Entries giving target coordinates
↓↓↓

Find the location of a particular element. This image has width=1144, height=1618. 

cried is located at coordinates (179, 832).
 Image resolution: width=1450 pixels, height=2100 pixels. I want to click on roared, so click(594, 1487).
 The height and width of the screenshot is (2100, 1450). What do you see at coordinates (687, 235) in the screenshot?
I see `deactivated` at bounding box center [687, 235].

↑↑↑

Reproduce every one of the items above verbatim, line for line.

Find the location of a particular element. This image has width=1144, height=1618. 

cried is located at coordinates (179, 832).
 Image resolution: width=1450 pixels, height=2100 pixels. I want to click on roared, so click(594, 1487).
 The height and width of the screenshot is (2100, 1450). What do you see at coordinates (687, 235) in the screenshot?
I see `deactivated` at bounding box center [687, 235].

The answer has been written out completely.